Instructions to follow.
Keyword search on "cone": report each line of the records that contains it.
Input START
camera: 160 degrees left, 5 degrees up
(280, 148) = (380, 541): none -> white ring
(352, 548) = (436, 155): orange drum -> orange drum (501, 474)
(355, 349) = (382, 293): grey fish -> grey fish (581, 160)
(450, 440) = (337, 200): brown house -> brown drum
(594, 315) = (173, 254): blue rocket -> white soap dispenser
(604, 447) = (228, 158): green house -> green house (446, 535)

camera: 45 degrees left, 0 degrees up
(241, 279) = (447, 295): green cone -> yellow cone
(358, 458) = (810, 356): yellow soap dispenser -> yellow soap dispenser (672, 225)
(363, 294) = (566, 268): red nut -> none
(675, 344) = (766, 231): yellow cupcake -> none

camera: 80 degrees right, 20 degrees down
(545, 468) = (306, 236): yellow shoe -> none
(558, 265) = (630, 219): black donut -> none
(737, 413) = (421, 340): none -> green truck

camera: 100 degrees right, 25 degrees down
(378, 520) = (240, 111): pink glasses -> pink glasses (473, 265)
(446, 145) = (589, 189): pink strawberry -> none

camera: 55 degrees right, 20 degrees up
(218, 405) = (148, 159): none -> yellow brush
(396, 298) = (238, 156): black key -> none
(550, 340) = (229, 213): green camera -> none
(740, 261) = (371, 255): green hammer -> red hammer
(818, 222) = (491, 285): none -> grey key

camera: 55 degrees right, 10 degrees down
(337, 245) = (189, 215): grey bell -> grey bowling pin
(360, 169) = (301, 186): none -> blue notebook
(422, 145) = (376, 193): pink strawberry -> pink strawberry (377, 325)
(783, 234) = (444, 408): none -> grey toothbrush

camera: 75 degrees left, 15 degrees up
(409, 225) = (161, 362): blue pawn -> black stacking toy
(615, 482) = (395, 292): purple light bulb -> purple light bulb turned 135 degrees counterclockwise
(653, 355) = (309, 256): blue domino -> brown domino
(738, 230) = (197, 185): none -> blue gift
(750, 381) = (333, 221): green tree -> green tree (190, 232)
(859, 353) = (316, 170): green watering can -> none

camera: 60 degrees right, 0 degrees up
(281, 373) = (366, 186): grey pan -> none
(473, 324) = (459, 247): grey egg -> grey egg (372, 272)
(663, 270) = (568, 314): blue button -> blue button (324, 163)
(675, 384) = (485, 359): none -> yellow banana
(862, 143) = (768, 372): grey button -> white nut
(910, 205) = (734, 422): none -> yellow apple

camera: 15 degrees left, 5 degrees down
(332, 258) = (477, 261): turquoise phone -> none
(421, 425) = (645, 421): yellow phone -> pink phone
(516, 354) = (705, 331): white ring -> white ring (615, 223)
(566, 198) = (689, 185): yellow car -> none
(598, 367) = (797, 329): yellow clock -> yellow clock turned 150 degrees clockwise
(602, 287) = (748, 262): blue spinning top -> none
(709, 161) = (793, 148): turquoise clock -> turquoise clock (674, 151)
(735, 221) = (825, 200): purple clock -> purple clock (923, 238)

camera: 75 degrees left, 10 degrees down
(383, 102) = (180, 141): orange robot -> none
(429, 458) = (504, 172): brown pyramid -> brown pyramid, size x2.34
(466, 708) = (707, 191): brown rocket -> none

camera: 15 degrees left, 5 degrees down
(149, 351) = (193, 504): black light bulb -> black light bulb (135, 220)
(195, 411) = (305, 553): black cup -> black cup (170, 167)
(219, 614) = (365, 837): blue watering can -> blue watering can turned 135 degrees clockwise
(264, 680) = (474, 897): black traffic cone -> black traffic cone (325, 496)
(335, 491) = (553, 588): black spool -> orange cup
Input END
Response below.
(241, 279) = (447, 295): green cone -> yellow cone
(264, 680) = (474, 897): black traffic cone -> black traffic cone (325, 496)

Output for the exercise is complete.